What you will do. Copy out only the span from the line with "cyan line: (585, 1190) -> (369, 1071), moved" to the end of the data, both ends kept, word for word.

Provided data.
■ ■ ■ ■

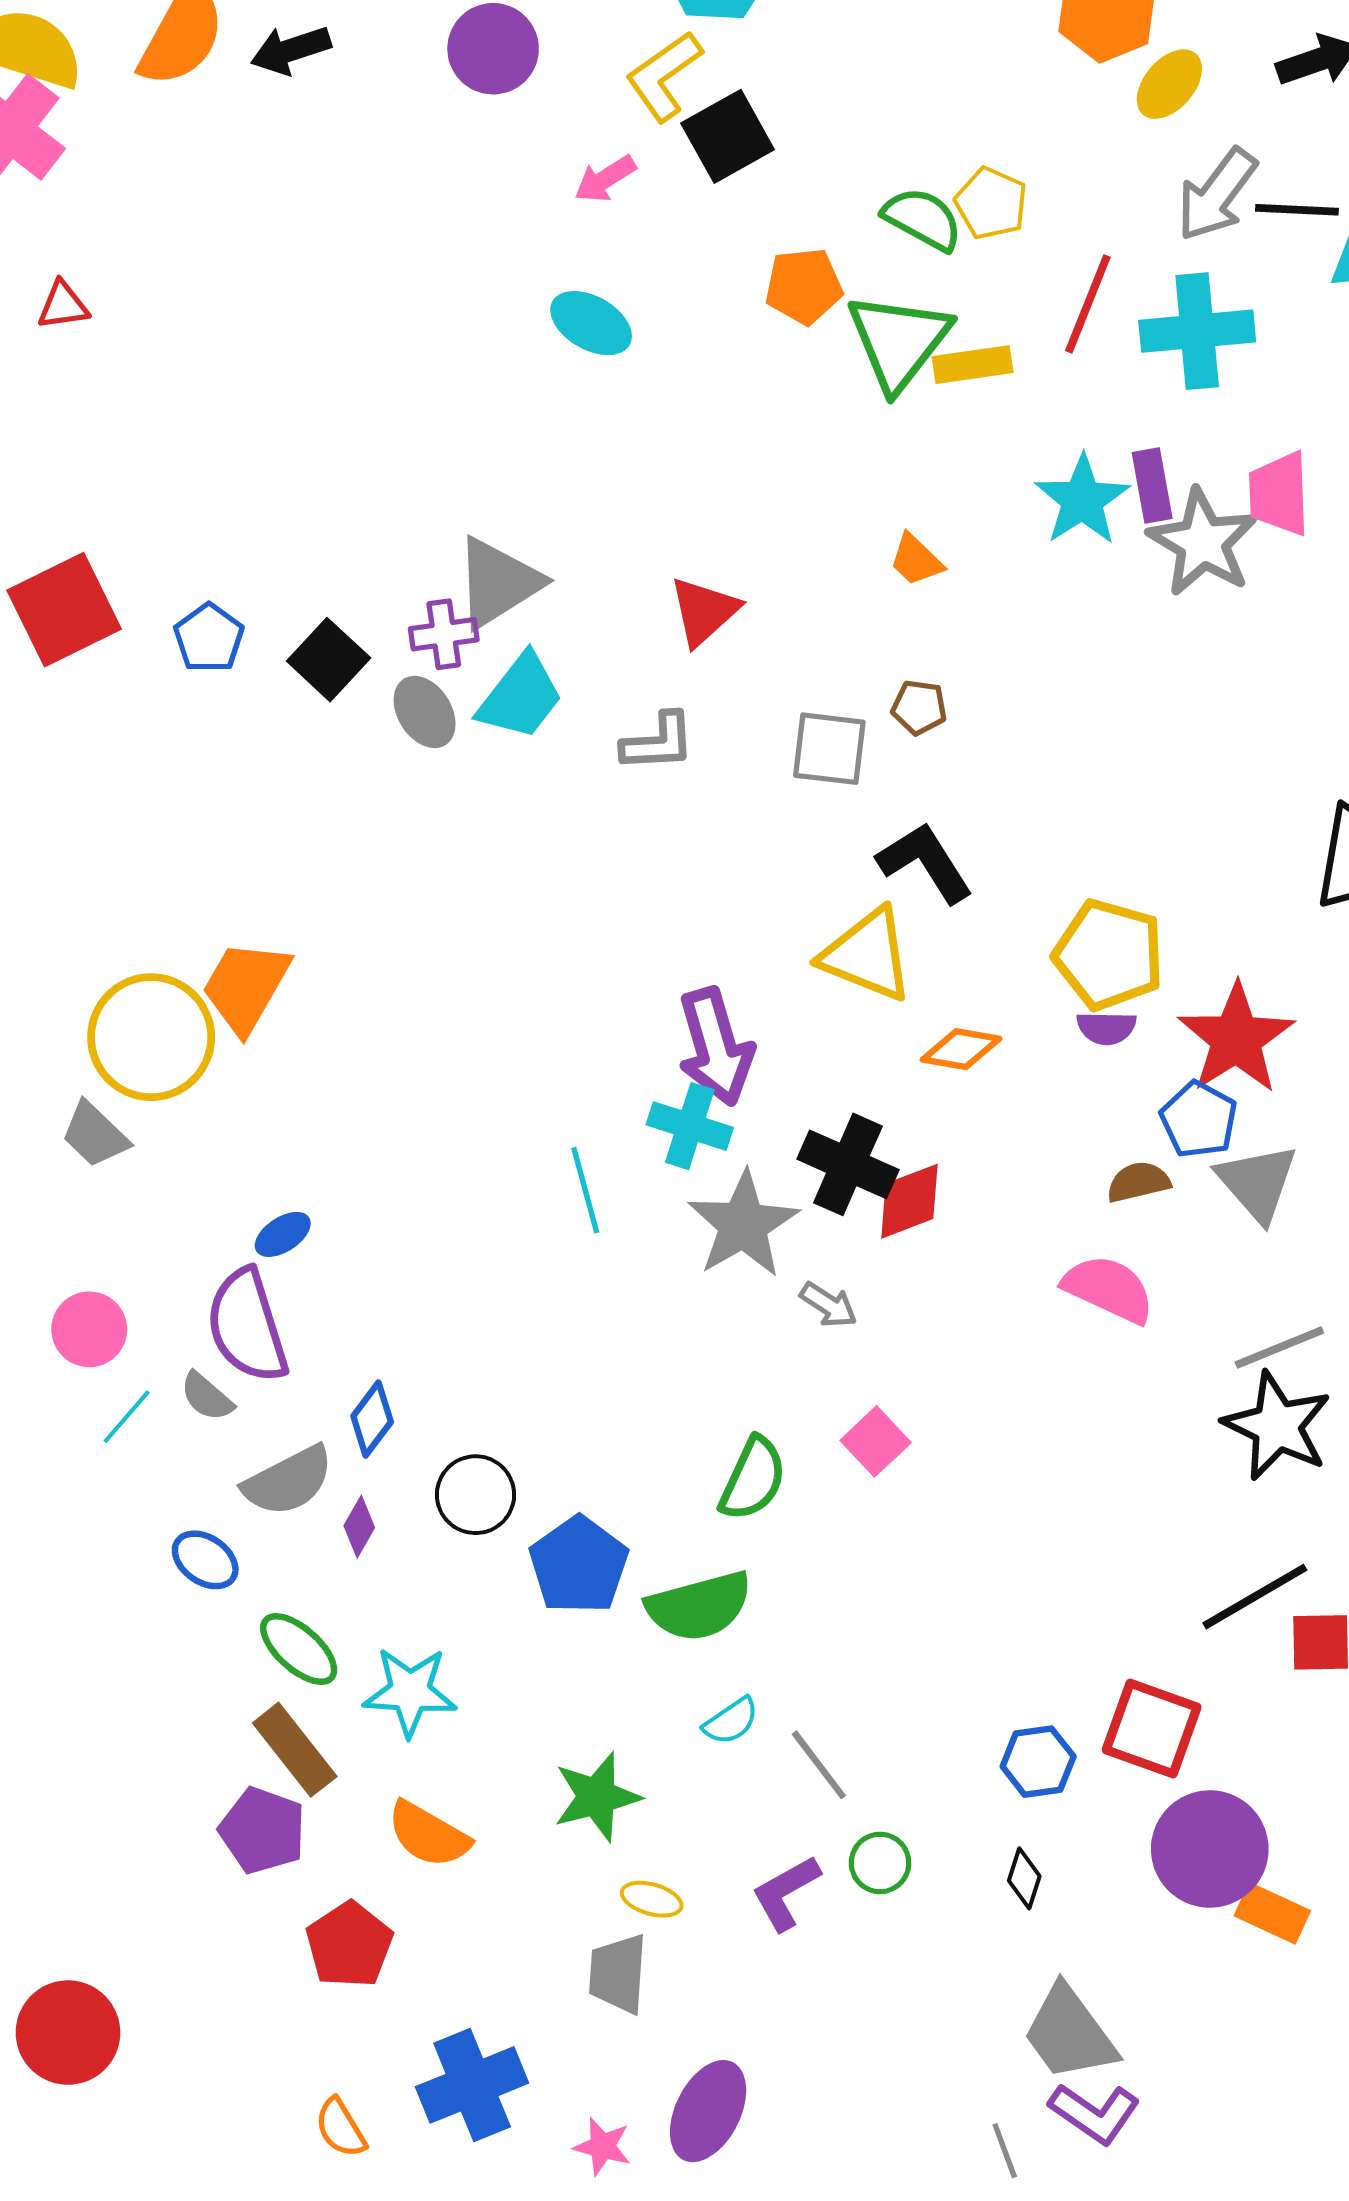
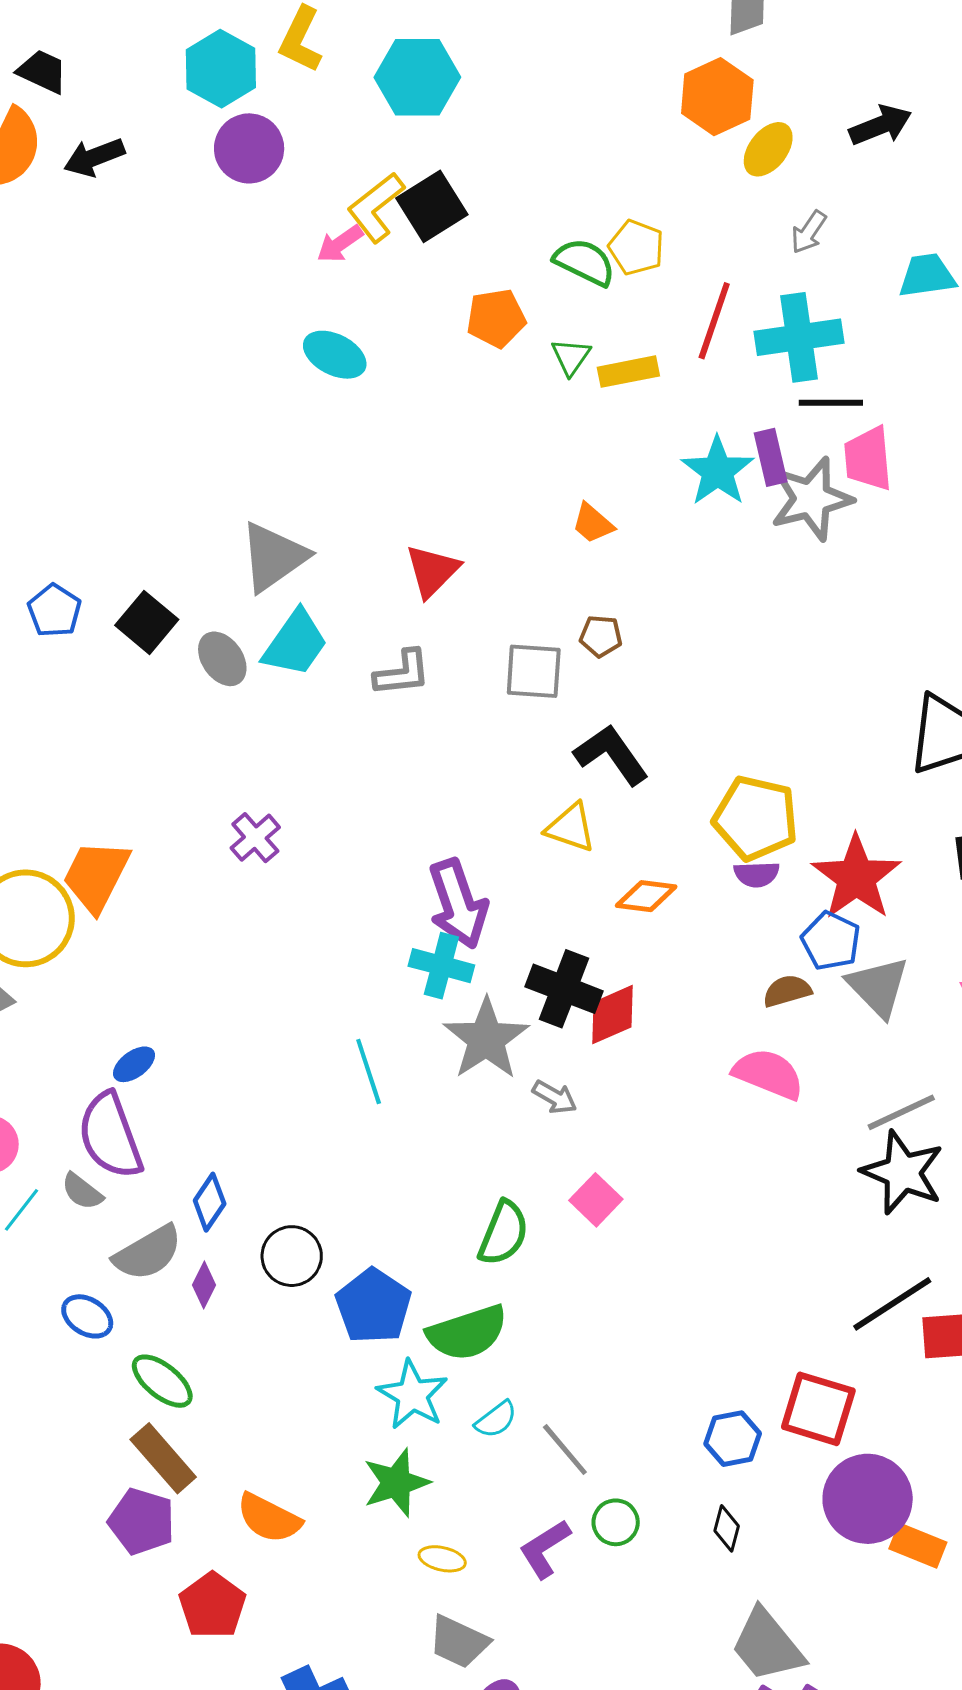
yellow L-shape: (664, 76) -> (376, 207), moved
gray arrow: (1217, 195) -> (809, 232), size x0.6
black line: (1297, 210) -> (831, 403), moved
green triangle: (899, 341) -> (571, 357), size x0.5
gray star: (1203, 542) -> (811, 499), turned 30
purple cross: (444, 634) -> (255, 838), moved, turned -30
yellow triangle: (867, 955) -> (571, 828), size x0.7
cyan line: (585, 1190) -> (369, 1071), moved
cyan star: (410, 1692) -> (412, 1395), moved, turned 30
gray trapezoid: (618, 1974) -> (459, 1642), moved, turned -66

■ ■ ■ ■

Answer to this problem.
cyan line: (585, 1190) -> (369, 1071), moved
cyan star: (410, 1692) -> (412, 1395), moved, turned 30
gray trapezoid: (618, 1974) -> (459, 1642), moved, turned -66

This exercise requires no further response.